Task item: From the records below, transcribe exactly the lines that begin at the line with "(789, 134) = (693, 144): none" and end at the line with "(1057, 388) = (813, 438): none", both included.

**** Input data

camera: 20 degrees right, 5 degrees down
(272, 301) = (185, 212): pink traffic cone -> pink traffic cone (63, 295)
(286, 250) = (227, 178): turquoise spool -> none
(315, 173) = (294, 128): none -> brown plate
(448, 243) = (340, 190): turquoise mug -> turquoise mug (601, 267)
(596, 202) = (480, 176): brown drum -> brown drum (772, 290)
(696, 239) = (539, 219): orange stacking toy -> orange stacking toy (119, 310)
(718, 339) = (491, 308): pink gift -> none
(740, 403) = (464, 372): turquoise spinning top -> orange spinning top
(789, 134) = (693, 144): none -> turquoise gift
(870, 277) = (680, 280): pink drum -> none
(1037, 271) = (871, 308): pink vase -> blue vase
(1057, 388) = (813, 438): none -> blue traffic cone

********
**** Input data

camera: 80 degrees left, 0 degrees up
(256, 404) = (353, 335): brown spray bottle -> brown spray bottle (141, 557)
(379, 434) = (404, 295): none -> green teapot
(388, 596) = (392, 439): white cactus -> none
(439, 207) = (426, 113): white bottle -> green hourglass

********
**** Input data

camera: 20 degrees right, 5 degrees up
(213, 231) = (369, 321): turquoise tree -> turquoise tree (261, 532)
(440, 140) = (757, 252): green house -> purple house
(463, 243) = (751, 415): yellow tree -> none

********

Exercise solution:
(789, 134) = (693, 144): none -> turquoise gift
(870, 277) = (680, 280): pink drum -> none
(1037, 271) = (871, 308): pink vase -> blue vase
(1057, 388) = (813, 438): none -> blue traffic cone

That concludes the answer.